Reproduce the material below line by line, beginning with its first line and ending with the line that contains "(615, 454) = (114, 287): orange"; leave out pictures.

========

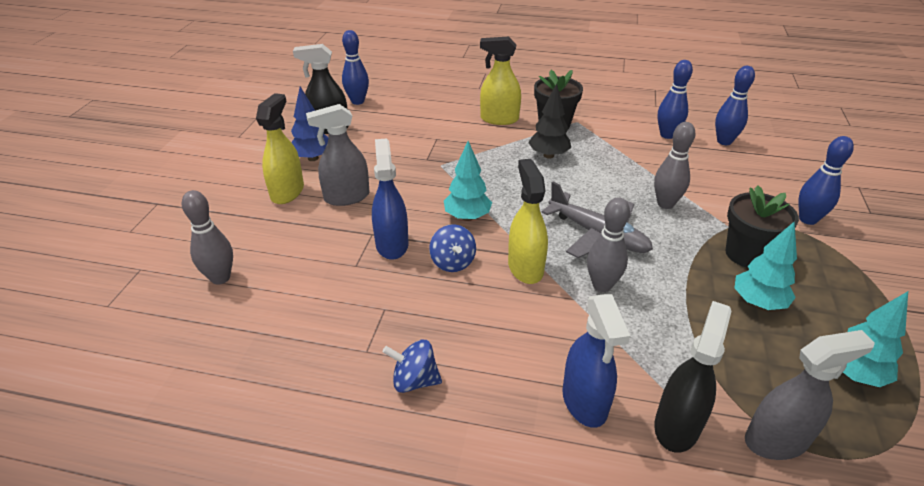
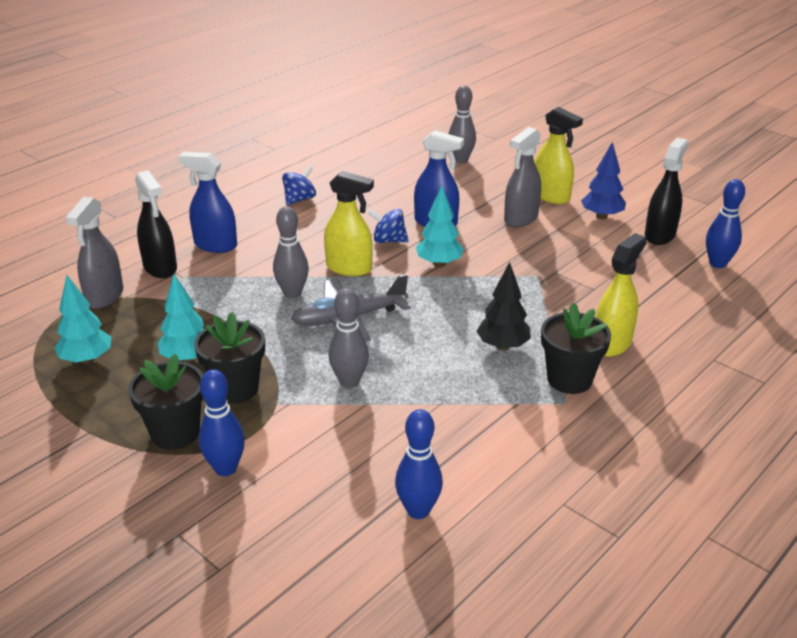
camera: 120 degrees right, 5 degrees down
(346, 197) = (520, 218): grey spray bottle -> grey spray bottle turned 150 degrees counterclockwise
(667, 135) = (475, 464): blue bowling pin -> none
(823, 259) = (175, 433): none -> black flower pot

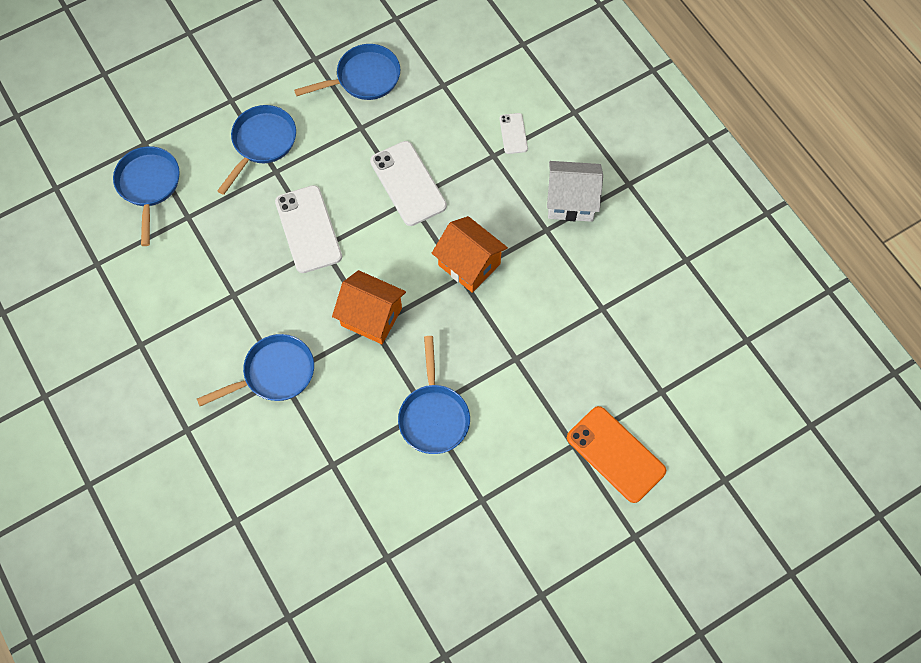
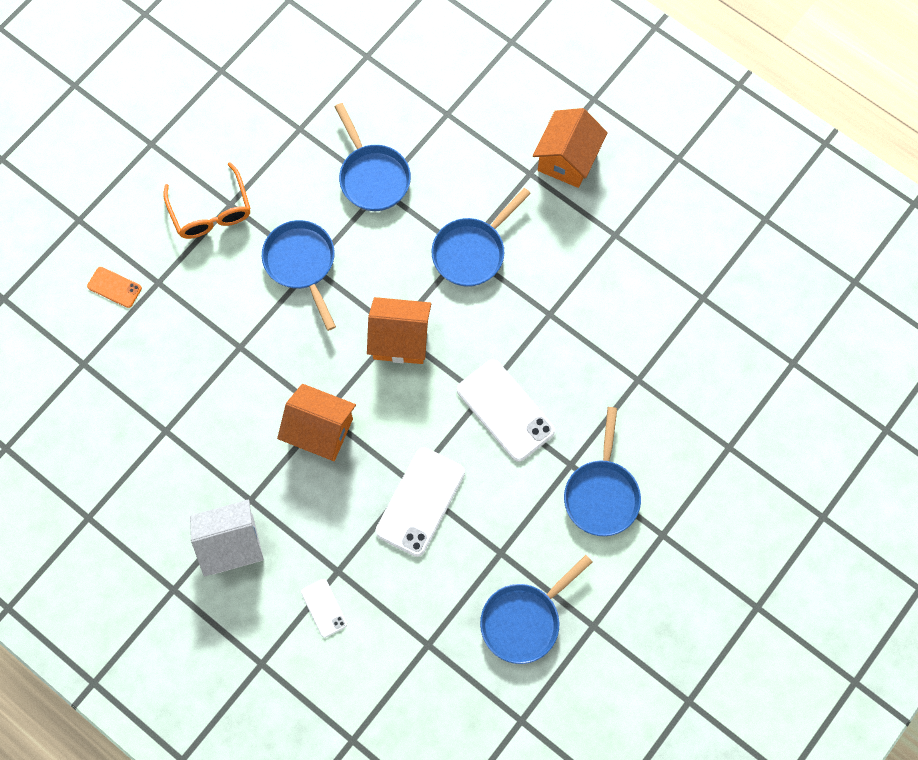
camera: 160 degrees right, 5 degrees up
(145, 431) = (567, 159): none -> orange house
(149, 185) = (697, 400): blue pan -> blue pan (372, 177)
(408, 183) = (420, 501): white phone -> white phone turned 75 degrees clockwise
(502, 499) = (211, 211): none -> orange glasses
(615, 454) = (114, 287): orange phone -> orange phone, size x0.52

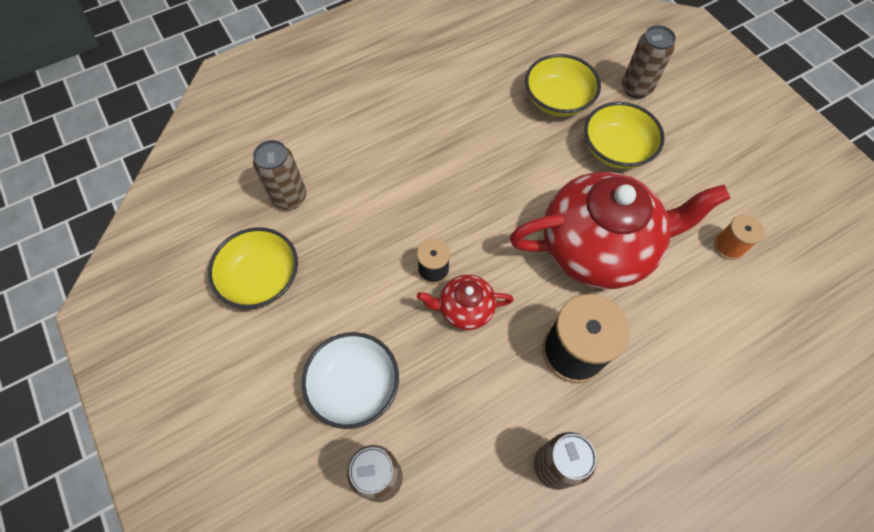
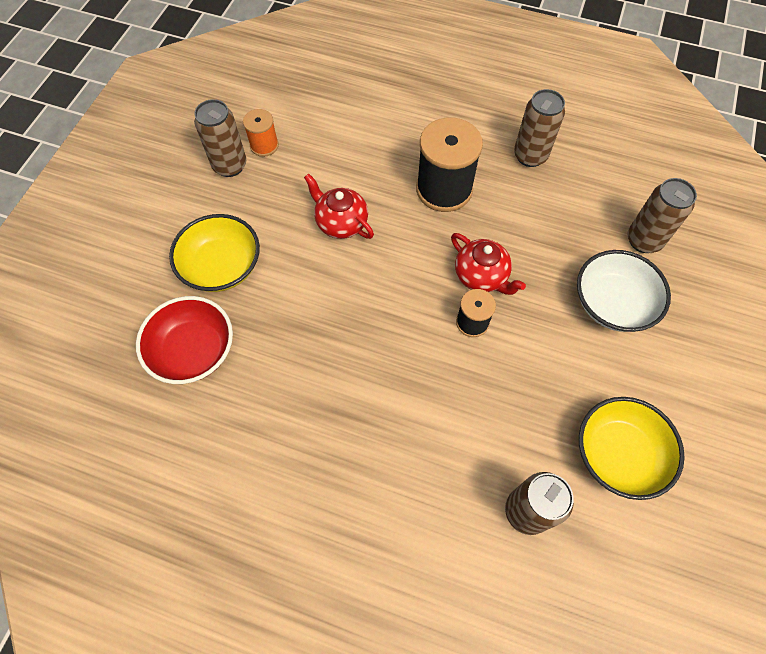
camera: 130 degrees left, 0 degrees up
(557, 100) = (193, 351): yellow bowl -> red bowl
(598, 247) = (340, 222): red teapot -> red teapot, size x0.46
(636, 88) = (125, 293): brown can -> brown can (230, 165)

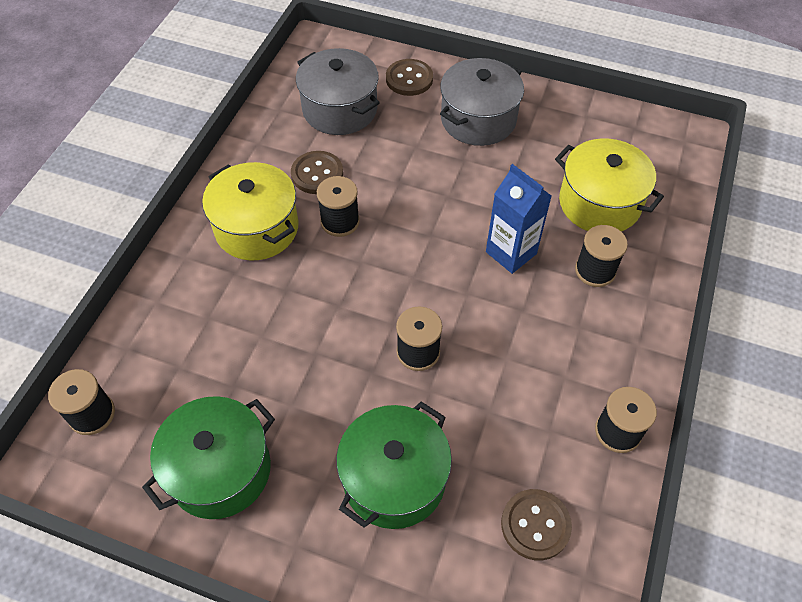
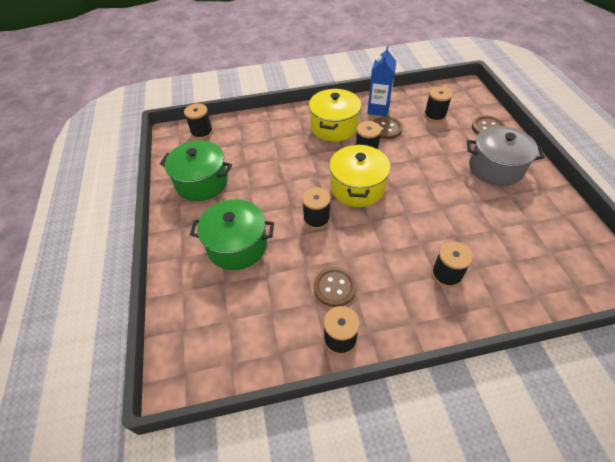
camera: 60 degrees right, 5 degrees down
(340, 109) = (434, 115): grey pot -> black spool
(511, 253) = (417, 227): blue carton -> blue carton (378, 109)
(535, 525) = (250, 322): brown button -> brown button (334, 287)
(599, 203) = (501, 253): yellow pot -> yellow pot (357, 187)

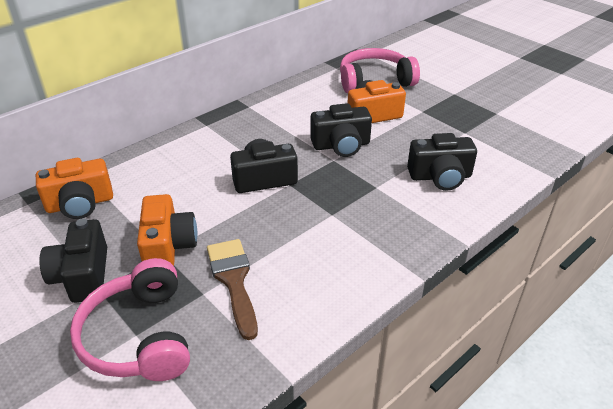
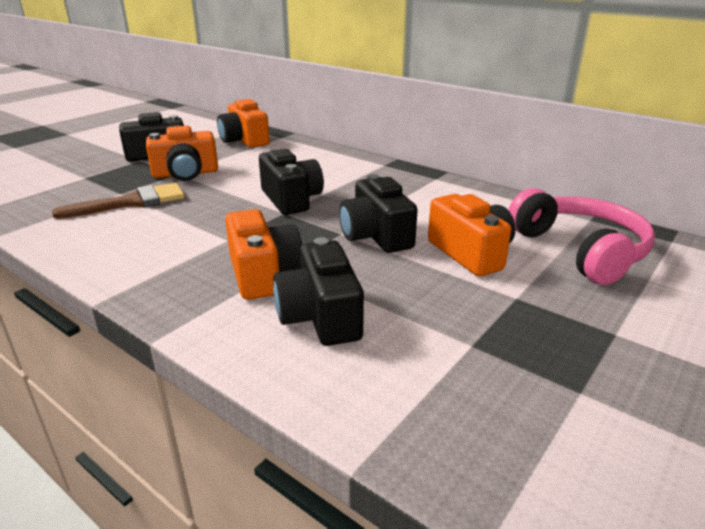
camera: 80 degrees right, 10 degrees down
(139, 336) = (82, 178): pink headphones -> none
(388, 197) = (263, 274): none -> orange camera

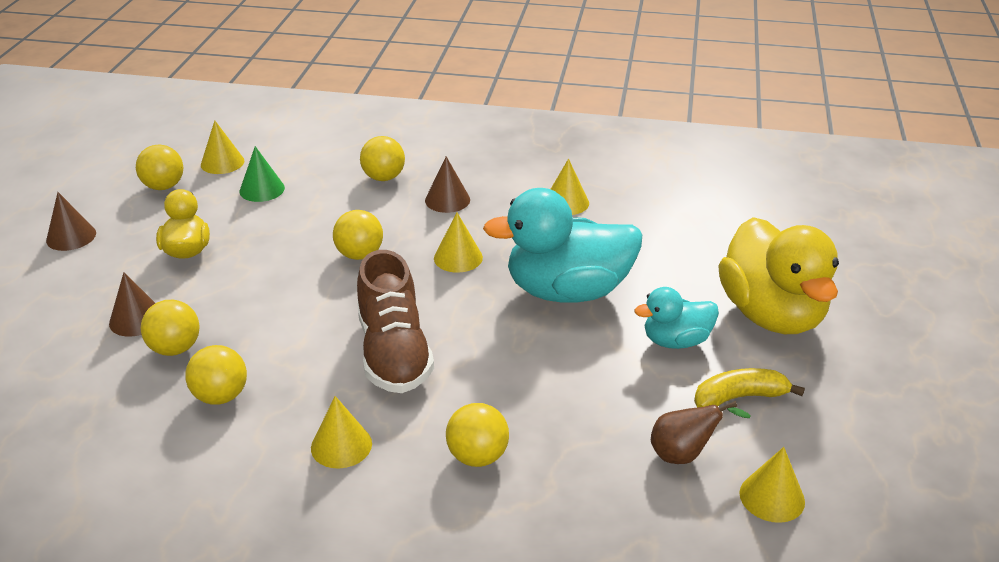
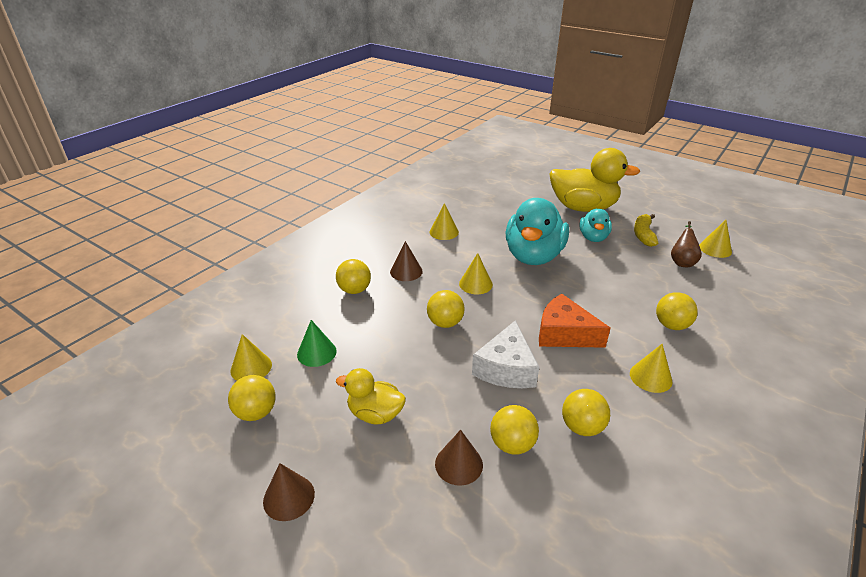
camera: 65 degrees left, 0 degrees up
(298, 319) = (506, 368): none -> white cheese
(393, 353) = (564, 334): brown shoe -> orange cheese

========

Reply to the exercise
camera: 120 degrees right, 5 degrees down
(346, 197) = (520, 218): grey spray bottle -> grey spray bottle turned 150 degrees counterclockwise
(667, 135) = (475, 464): blue bowling pin -> none
(823, 259) = (175, 433): none -> black flower pot

camera: 160 degrees right, 5 degrees up
(145, 431) = (567, 159): none -> orange house
(149, 185) = (697, 400): blue pan -> blue pan (372, 177)
(408, 183) = (420, 501): white phone -> white phone turned 75 degrees clockwise
(502, 499) = (211, 211): none -> orange glasses
(615, 454) = (114, 287): orange phone -> orange phone, size x0.52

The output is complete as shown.